Goal of the exercise: Up to and including the line with "purple padlock: 2 -> 0", repeat every line of the listing exactly, beginning at the first.

Information shown:
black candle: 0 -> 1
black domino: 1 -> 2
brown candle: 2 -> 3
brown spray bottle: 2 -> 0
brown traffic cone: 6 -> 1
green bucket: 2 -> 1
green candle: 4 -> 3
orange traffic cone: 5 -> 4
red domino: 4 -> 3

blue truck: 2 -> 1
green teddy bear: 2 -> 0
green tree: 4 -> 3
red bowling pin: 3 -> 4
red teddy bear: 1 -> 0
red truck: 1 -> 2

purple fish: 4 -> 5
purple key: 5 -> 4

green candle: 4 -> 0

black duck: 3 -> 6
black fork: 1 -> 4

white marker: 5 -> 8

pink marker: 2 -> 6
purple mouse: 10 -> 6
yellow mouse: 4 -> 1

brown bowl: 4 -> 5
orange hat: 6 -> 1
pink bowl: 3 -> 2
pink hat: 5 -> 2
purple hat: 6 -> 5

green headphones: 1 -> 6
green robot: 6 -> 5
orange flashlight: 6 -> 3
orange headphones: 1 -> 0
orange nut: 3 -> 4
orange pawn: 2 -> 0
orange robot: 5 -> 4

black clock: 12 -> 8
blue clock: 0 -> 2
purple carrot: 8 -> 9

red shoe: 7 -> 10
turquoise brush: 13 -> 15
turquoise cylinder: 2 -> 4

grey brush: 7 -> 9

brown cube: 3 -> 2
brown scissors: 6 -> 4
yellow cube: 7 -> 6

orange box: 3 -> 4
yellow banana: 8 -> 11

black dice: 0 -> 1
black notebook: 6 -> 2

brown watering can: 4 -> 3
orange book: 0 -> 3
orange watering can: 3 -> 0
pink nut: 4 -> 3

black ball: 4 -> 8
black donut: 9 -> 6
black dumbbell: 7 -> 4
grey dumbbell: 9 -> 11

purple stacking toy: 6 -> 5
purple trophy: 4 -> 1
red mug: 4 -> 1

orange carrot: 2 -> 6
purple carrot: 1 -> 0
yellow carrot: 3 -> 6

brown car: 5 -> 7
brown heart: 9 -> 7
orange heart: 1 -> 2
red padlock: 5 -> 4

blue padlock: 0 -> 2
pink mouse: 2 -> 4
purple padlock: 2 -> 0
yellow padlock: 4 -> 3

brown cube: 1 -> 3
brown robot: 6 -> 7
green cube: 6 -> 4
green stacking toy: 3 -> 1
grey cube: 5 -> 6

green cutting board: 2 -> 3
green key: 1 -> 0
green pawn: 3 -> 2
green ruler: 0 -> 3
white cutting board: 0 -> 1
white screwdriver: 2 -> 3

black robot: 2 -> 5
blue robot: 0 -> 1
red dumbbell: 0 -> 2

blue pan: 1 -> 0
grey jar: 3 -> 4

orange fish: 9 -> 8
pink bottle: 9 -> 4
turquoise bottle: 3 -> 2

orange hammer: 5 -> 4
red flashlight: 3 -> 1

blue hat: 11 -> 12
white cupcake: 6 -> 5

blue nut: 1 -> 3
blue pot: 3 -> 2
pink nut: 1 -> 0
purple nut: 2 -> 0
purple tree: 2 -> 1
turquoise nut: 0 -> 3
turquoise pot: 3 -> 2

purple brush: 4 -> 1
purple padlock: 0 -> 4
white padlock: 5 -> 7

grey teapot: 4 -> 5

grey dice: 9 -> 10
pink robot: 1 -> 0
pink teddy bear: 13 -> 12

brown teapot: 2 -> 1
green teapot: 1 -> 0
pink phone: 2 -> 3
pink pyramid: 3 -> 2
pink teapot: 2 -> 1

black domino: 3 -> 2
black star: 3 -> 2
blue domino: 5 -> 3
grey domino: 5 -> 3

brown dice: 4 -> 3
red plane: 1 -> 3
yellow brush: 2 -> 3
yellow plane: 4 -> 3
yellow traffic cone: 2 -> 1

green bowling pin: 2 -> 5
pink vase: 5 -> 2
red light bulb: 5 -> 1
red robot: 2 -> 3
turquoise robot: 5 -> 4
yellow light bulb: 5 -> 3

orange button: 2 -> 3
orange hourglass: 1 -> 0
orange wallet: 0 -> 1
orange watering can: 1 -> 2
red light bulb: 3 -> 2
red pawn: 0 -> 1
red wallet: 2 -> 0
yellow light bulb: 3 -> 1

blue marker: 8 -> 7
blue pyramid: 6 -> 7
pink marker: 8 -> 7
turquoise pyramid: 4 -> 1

Completed task:
black candle: 0 -> 1
black domino: 1 -> 2
brown candle: 2 -> 3
brown spray bottle: 2 -> 0
brown traffic cone: 6 -> 1
green bucket: 2 -> 1
green candle: 4 -> 3
orange traffic cone: 5 -> 4
red domino: 4 -> 3

blue truck: 2 -> 1
green teddy bear: 2 -> 0
green tree: 4 -> 3
red bowling pin: 3 -> 4
red teddy bear: 1 -> 0
red truck: 1 -> 2

purple fish: 4 -> 5
purple key: 5 -> 4

green candle: 4 -> 0

black duck: 3 -> 6
black fork: 1 -> 4

white marker: 5 -> 8

pink marker: 2 -> 6
purple mouse: 10 -> 6
yellow mouse: 4 -> 1

brown bowl: 4 -> 5
orange hat: 6 -> 1
pink bowl: 3 -> 2
pink hat: 5 -> 2
purple hat: 6 -> 5

green headphones: 1 -> 6
green robot: 6 -> 5
orange flashlight: 6 -> 3
orange headphones: 1 -> 0
orange nut: 3 -> 4
orange pawn: 2 -> 0
orange robot: 5 -> 4

black clock: 12 -> 8
blue clock: 0 -> 2
purple carrot: 8 -> 9

red shoe: 7 -> 10
turquoise brush: 13 -> 15
turquoise cylinder: 2 -> 4

grey brush: 7 -> 9

brown cube: 3 -> 2
brown scissors: 6 -> 4
yellow cube: 7 -> 6

orange box: 3 -> 4
yellow banana: 8 -> 11

black dice: 0 -> 1
black notebook: 6 -> 2

brown watering can: 4 -> 3
orange book: 0 -> 3
orange watering can: 3 -> 0
pink nut: 4 -> 3

black ball: 4 -> 8
black donut: 9 -> 6
black dumbbell: 7 -> 4
grey dumbbell: 9 -> 11

purple stacking toy: 6 -> 5
purple trophy: 4 -> 1
red mug: 4 -> 1

orange carrot: 2 -> 6
purple carrot: 1 -> 0
yellow carrot: 3 -> 6

brown car: 5 -> 7
brown heart: 9 -> 7
orange heart: 1 -> 2
red padlock: 5 -> 4

blue padlock: 0 -> 2
pink mouse: 2 -> 4
purple padlock: 2 -> 0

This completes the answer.